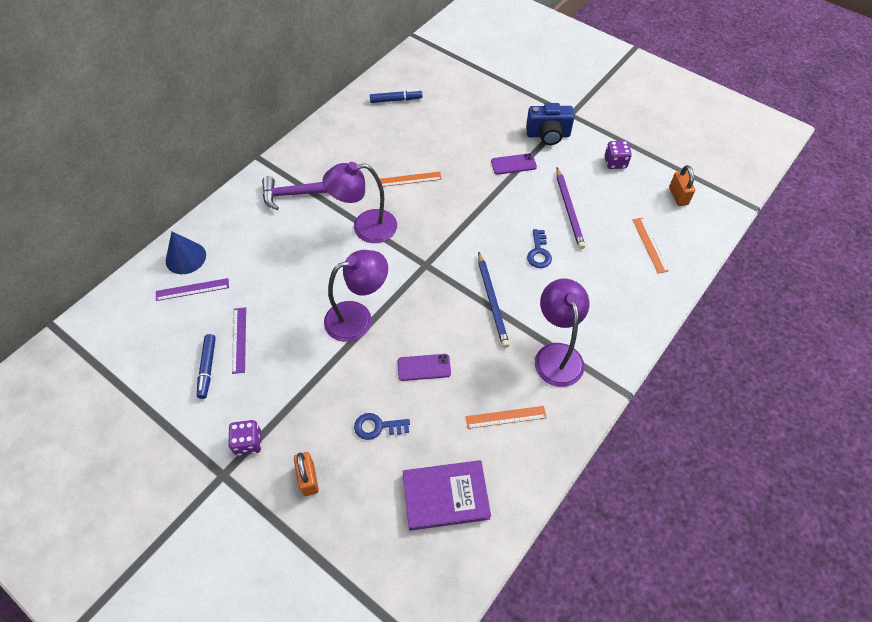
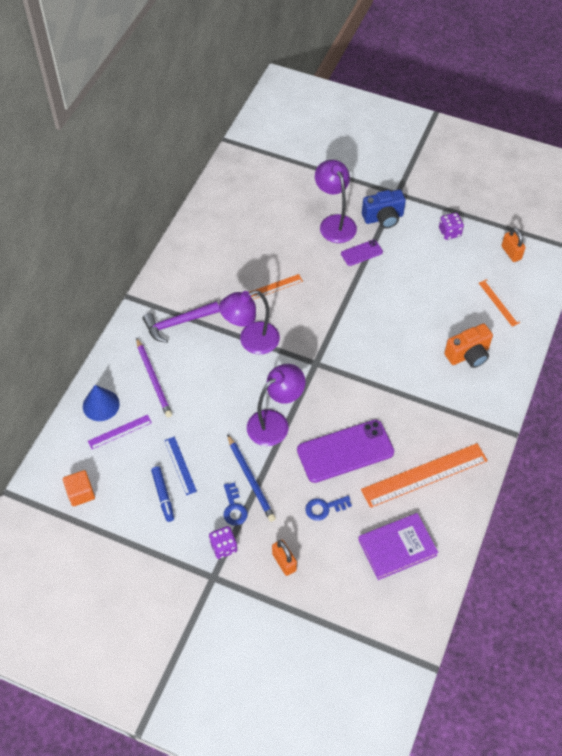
camera: 15 degrees left, 0 degrees up
purple ruler [232,307,246,374] -> blue ruler [164,436,197,495]
blue marker [370,90,422,103] -> none
purple phone [398,354,451,381] -> purple phone [297,419,394,483], size x2.04
orange ruler [466,406,547,429] -> orange ruler [361,443,488,508], size x1.96
blue pencil [478,251,510,348] -> blue pencil moved to [227,434,276,522]
blue key [527,229,552,268] -> blue key moved to [224,482,248,526]
purple lamp [535,279,590,387] -> purple lamp moved to [315,160,357,243]
purple pencil [556,168,585,249] -> purple pencil moved to [136,337,172,418]
none -> orange cube [63,470,95,507]
none -> orange camera [444,323,493,368]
**********
# [The task]
Scan the data above for the string "blue". Copy every line in which it appears.

# [The completed task]
purple ruler [232,307,246,374] -> blue ruler [164,436,197,495]
blue marker [370,90,422,103] -> none
blue pencil [478,251,510,348] -> blue pencil moved to [227,434,276,522]
blue key [527,229,552,268] -> blue key moved to [224,482,248,526]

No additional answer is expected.